Records from a data source:
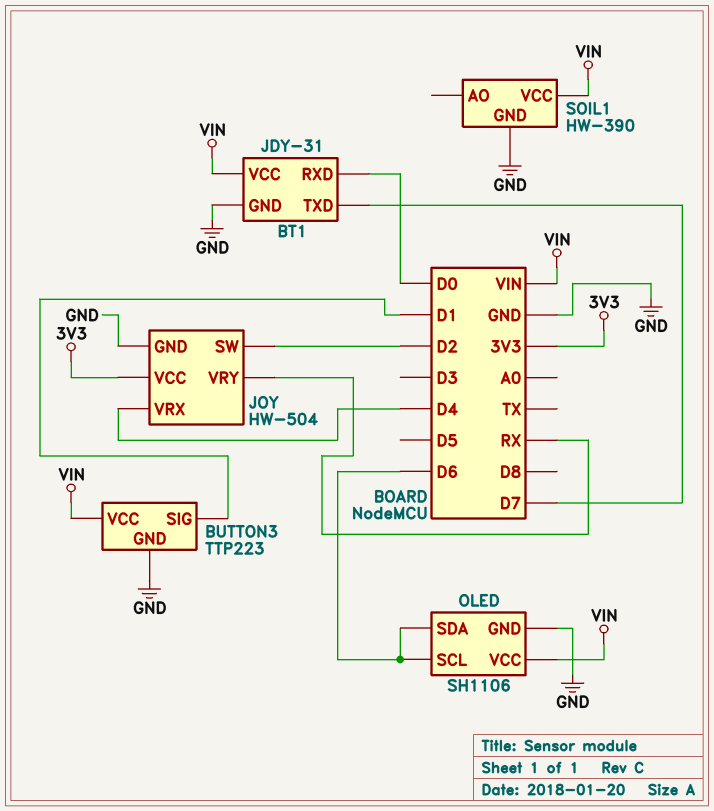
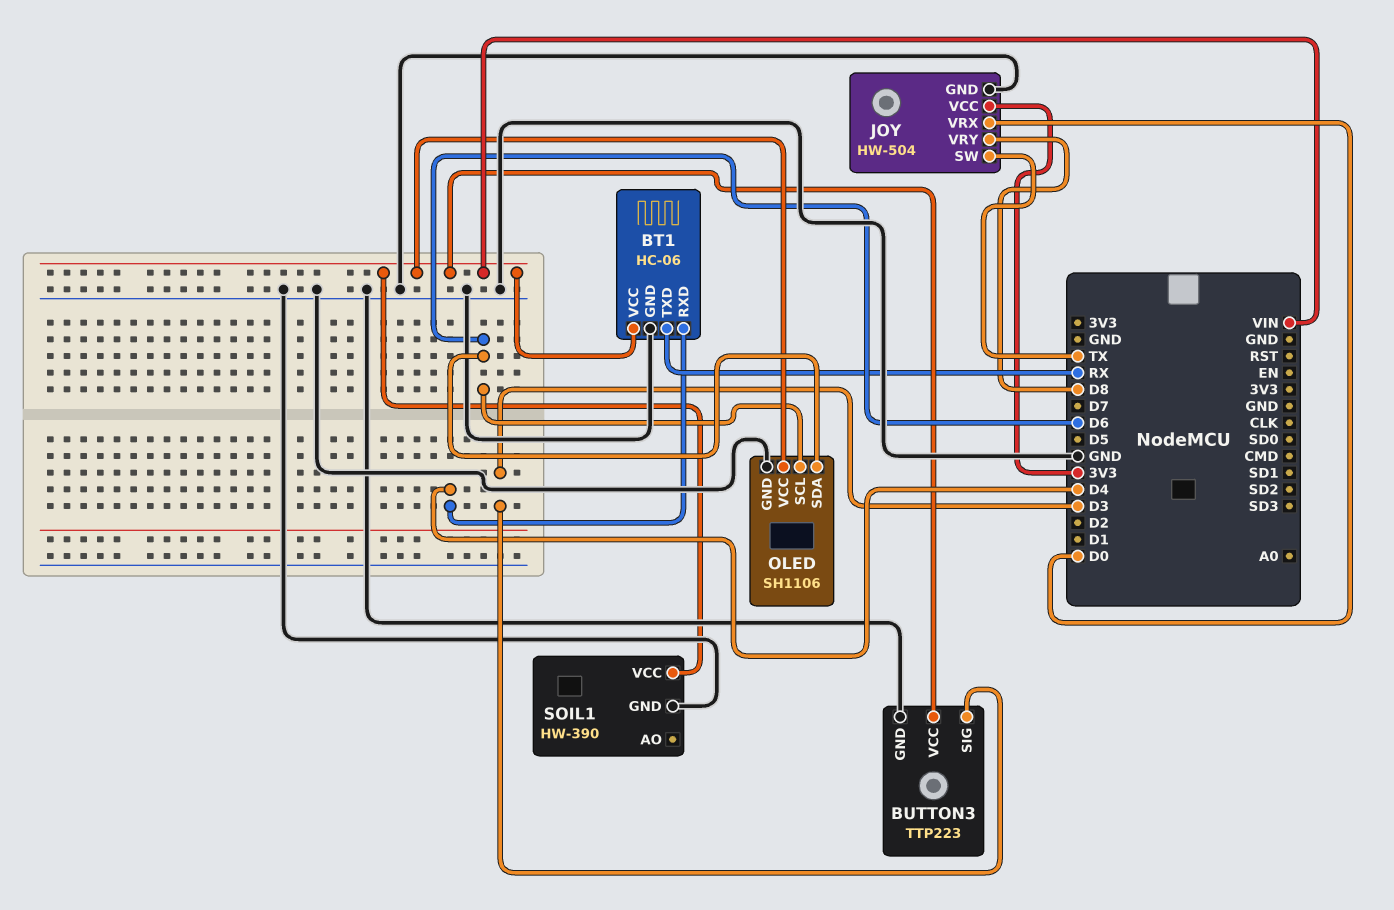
BT1: JDY-31 -> HC-06
BT1 pin RXD: D0 -> D4
BT1 pin TXD: D7 -> RX
BUTTON3 pin SIG: D1 -> D3
JOY pin SW: D2 -> TX
JOY pin VRX: D4 -> D0
JOY pin VRY: RX -> D8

Task directions:
The reply must consist solely of the lines from the one containing "BT1 pin TXD: D7 -> RX" through the last line of the data, reproduced exactly.

Exercise result:
BT1 pin TXD: D7 -> RX
BUTTON3 pin SIG: D1 -> D3
JOY pin SW: D2 -> TX
JOY pin VRX: D4 -> D0
JOY pin VRY: RX -> D8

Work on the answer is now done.